* **Aim**: Update the data below by changing "score" to "excerpt" and leaving everything else as it is.

** start of Provided information **

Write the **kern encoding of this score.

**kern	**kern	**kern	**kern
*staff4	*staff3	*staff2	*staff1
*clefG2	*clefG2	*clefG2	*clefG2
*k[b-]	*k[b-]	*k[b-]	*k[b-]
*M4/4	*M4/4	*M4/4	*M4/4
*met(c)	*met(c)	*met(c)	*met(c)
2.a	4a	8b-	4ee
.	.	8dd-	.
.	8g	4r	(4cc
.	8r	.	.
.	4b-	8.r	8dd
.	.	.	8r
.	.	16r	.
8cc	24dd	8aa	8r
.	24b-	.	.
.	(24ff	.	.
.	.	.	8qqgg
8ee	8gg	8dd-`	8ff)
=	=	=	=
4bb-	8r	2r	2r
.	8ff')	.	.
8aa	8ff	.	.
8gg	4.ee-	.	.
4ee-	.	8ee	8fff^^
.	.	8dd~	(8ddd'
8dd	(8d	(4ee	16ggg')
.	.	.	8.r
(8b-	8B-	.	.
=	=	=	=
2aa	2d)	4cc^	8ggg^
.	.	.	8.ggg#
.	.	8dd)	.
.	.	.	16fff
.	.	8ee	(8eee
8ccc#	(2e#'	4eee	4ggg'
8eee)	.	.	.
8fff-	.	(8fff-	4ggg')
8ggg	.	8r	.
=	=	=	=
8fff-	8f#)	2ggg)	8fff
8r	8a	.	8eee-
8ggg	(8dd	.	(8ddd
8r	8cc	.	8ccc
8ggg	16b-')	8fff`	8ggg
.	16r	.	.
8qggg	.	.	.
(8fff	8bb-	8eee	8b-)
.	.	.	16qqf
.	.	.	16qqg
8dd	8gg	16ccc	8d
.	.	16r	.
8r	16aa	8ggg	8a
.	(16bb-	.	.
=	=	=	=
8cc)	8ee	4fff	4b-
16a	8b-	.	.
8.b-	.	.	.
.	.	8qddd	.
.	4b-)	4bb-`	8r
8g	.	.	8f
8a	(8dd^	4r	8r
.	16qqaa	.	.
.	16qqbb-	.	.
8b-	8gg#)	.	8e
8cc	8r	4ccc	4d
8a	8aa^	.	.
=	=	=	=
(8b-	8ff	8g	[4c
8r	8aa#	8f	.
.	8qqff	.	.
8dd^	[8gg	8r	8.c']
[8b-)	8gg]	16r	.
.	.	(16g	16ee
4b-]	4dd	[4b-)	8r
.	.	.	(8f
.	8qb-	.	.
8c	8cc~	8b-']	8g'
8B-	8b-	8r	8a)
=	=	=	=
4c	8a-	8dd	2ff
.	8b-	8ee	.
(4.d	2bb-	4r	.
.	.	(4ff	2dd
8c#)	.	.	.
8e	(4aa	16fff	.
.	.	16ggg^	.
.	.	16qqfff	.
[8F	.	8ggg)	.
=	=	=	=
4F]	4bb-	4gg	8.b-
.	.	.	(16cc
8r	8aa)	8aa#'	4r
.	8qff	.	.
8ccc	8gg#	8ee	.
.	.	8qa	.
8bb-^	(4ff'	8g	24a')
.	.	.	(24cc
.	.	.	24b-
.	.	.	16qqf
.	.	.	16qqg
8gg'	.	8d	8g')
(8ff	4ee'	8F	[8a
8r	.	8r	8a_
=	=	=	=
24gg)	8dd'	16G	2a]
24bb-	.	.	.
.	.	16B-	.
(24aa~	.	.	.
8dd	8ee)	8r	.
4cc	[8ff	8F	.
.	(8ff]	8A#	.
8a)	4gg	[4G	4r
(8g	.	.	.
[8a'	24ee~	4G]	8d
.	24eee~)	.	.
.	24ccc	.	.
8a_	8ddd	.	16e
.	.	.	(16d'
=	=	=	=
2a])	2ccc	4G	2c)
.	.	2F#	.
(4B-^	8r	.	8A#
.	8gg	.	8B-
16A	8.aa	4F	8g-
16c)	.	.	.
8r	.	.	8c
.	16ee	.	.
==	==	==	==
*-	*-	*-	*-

** end of Provided information **

* **Reply**:
Write the **kern encoding of this excerpt.

**kern	**kern	**kern	**kern
*staff4	*staff3	*staff2	*staff1
*clefG2	*clefG2	*clefG2	*clefG2
*k[b-]	*k[b-]	*k[b-]	*k[b-]
*M4/4	*M4/4	*M4/4	*M4/4
*met(c)	*met(c)	*met(c)	*met(c)
2.a	4a	8b-	4ee
.	.	8dd-	.
.	8g	4r	(4cc
.	8r	.	.
.	4b-	8.r	8dd
.	.	.	8r
.	.	16r	.
8cc	24dd	8aa	8r
.	24b-	.	.
.	(24ff	.	.
.	.	.	8qqgg
8ee	8gg	8dd-`	8ff)
=	=	=	=
4bb-	8r	2r	2r
.	8ff')	.	.
8aa	8ff	.	.
8gg	4.ee-	.	.
4ee-	.	8ee	8fff^^
.	.	8dd~	(8ddd'
8dd	(8d	(4ee	16ggg')
.	.	.	8.r
(8b-	8B-	.	.
=	=	=	=
2aa	2d)	4cc^	8ggg^
.	.	.	8.ggg#
.	.	8dd)	.
.	.	.	16fff
.	.	8ee	(8eee
8ccc#	(2e#'	4eee	4ggg'
8eee)	.	.	.
8fff-	.	(8fff-	4ggg')
8ggg	.	8r	.
=	=	=	=
8fff-	8f#)	2ggg)	8fff
8r	8a	.	8eee-
8ggg	(8dd	.	(8ddd
8r	8cc	.	8ccc
8ggg	16b-')	8fff`	8ggg
.	16r	.	.
8qggg	.	.	.
(8fff	8bb-	8eee	8b-)
.	.	.	16qqf
.	.	.	16qqg
8dd	8gg	16ccc	8d
.	.	16r	.
8r	16aa	8ggg	8a
.	(16bb-	.	.
=	=	=	=
8cc)	8ee	4fff	4b-
16a	8b-	.	.
8.b-	.	.	.
.	.	8qddd	.
.	4b-)	4bb-`	8r
8g	.	.	8f
8a	(8dd^	4r	8r
.	16qqaa	.	.
.	16qqbb-	.	.
8b-	8gg#)	.	8e
8cc	8r	4ccc	4d
8a	8aa^	.	.
=	=	=	=
(8b-	8ff	8g	[4c
8r	8aa#	8f	.
.	8qqff	.	.
8dd^	[8gg	8r	8.c']
[8b-)	8gg]	16r	.
.	.	(16g	16ee
4b-]	4dd	[4b-)	8r
.	.	.	(8f
.	8qb-	.	.
8c	8cc~	8b-']	8g'
8B-	8b-	8r	8a)
=	=	=	=
4c	8a-	8dd	2ff
.	8b-	8ee	.
(4.d	2bb-	4r	.
.	.	(4ff	2dd
8c#)	.	.	.
8e	(4aa	16fff	.
.	.	16ggg^	.
.	.	16qqfff	.
[8F	.	8ggg)	.
=	=	=	=
4F]	4bb-	4gg	8.b-
.	.	.	(16cc
8r	8aa)	8aa#'	4r
.	8qff	.	.
8ccc	8gg#	8ee	.
.	.	8qa	.
8bb-^	(4ff'	8g	24a')
.	.	.	(24cc
.	.	.	24b-
.	.	.	16qqf
.	.	.	16qqg
8gg'	.	8d	8g')
(8ff	4ee'	8F	[8a
8r	.	8r	8a_
=	=	=	=
24gg)	8dd'	16G	2a]
24bb-	.	.	.
.	.	16B-	.
(24aa~	.	.	.
8dd	8ee)	8r	.
4cc	[8ff	8F	.
.	(8ff]	8A#	.
8a)	4gg	[4G	4r
(8g	.	.	.
[8a'	24ee~	4G]	8d
.	24eee~)	.	.
.	24ccc	.	.
8a_	8ddd	.	16e
.	.	.	(16d'
=	=	=	=
2a])	2ccc	4G	2c)
.	.	2F#	.
(4B-^	8r	.	8A#
.	8gg	.	8B-
16A	8.aa	4F	8g-
16c)	.	.	.
8r	.	.	8c
.	16ee	.	.
==	==	==	==
*-	*-	*-	*-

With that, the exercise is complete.